RECORDS FOR THE EXERCISE -
________________________

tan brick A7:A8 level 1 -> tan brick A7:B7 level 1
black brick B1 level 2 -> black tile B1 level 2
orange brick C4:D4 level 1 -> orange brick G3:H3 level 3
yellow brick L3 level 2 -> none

________________________

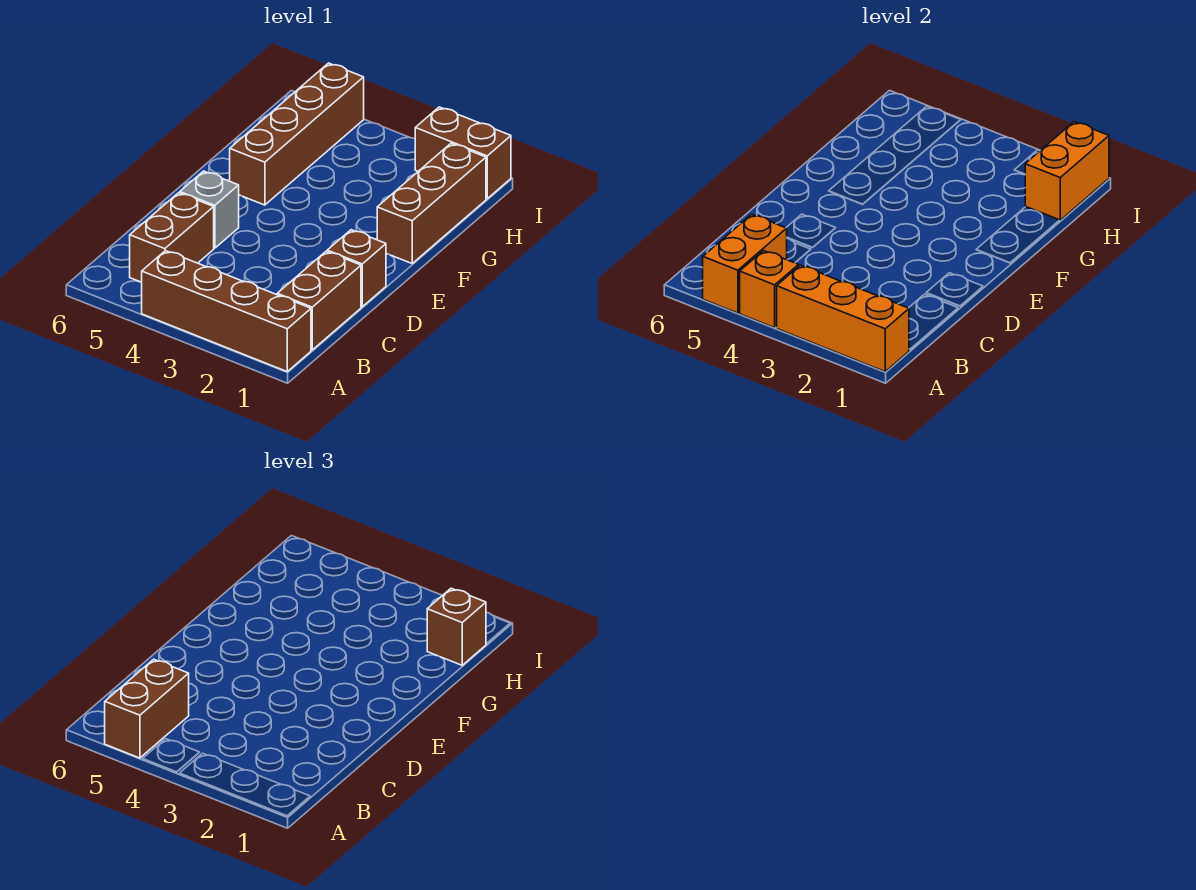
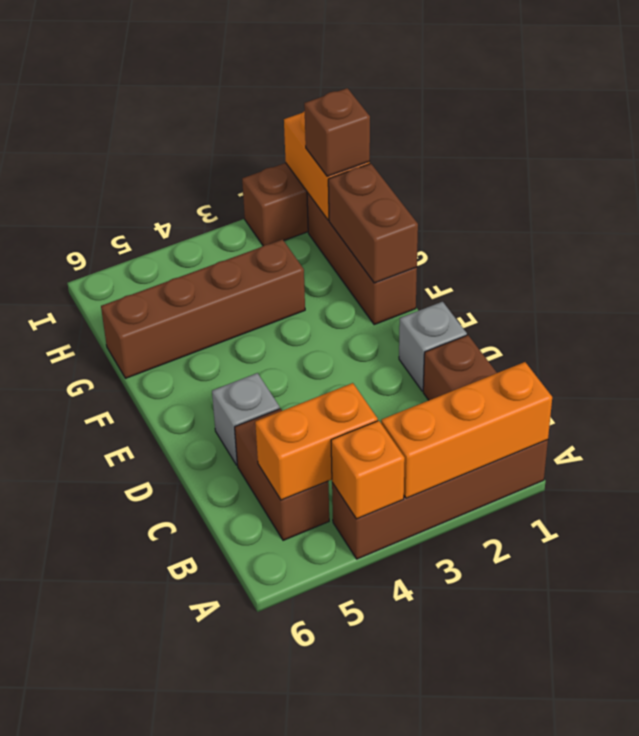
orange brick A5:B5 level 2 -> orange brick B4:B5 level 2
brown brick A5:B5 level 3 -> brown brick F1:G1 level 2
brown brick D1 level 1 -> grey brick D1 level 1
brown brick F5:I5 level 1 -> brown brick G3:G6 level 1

________________________

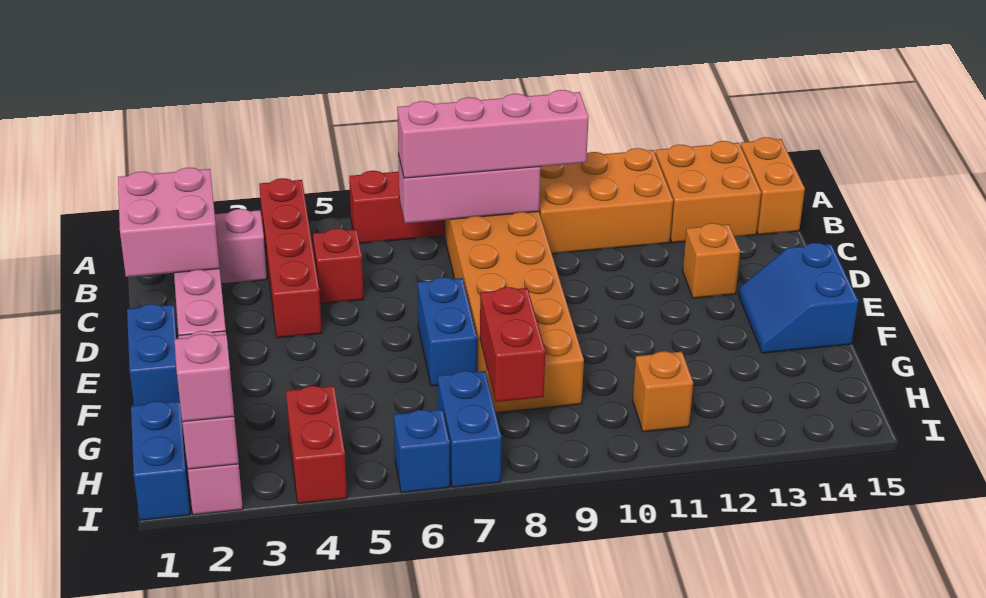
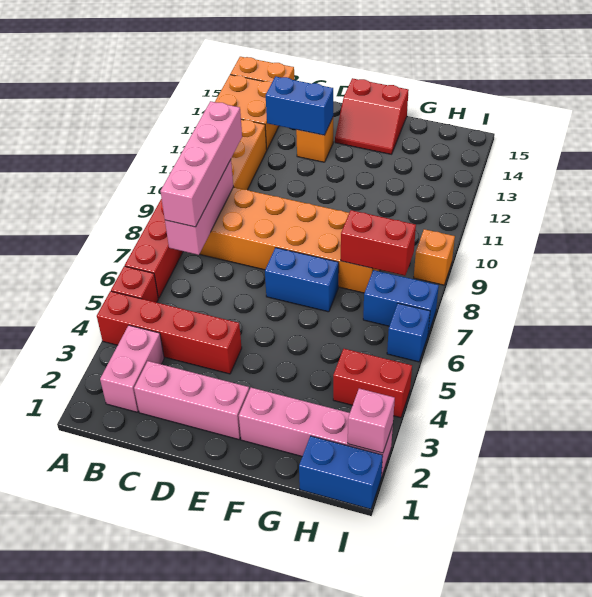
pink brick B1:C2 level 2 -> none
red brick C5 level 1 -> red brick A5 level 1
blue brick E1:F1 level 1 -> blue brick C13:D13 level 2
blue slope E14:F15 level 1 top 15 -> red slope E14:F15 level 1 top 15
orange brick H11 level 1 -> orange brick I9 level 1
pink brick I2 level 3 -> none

________________________

EXERCISE BRIEF - Would you print, exactly as written, every line above from the one holding "brown brick D1" through the one holding "brown brick F5:I5", with both included and no other lines?

RESULT FOR THIS EXERCISE -
brown brick D1 level 1 -> grey brick D1 level 1
brown brick F5:I5 level 1 -> brown brick G3:G6 level 1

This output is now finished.